**Provided material:**
• • • • • • •
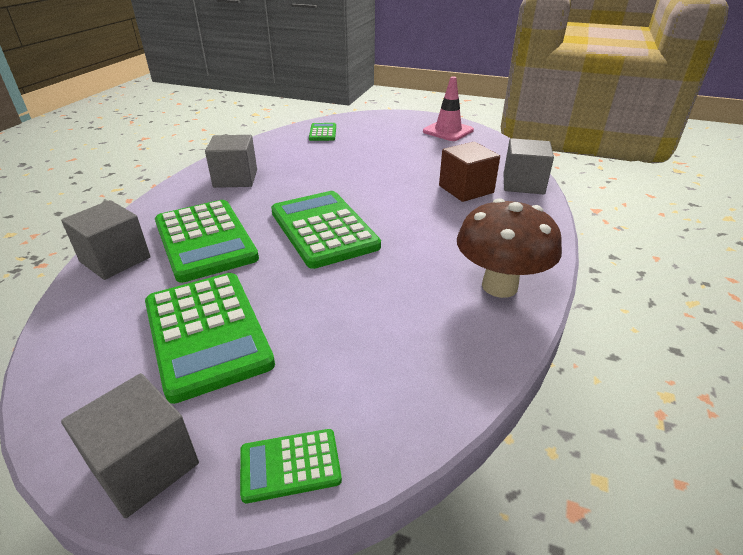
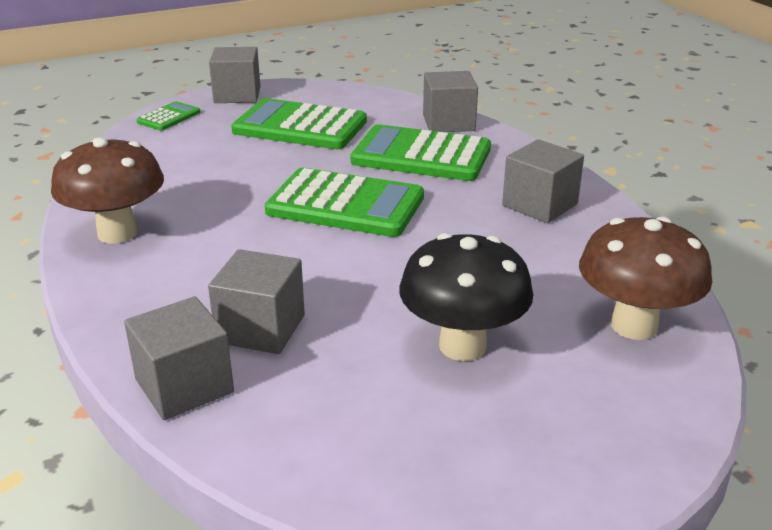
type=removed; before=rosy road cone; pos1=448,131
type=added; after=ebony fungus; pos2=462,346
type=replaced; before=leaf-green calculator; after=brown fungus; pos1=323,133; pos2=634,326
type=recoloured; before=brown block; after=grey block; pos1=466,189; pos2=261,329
• • • • • • •
**Task brief:** Return all of the material exactly, without pictures.

**Answer for this exercise:**
type=removed; before=rosy road cone; pos1=448,131
type=added; after=ebony fungus; pos2=462,346
type=replaced; before=leaf-green calculator; after=brown fungus; pos1=323,133; pos2=634,326
type=recoloured; before=brown block; after=grey block; pos1=466,189; pos2=261,329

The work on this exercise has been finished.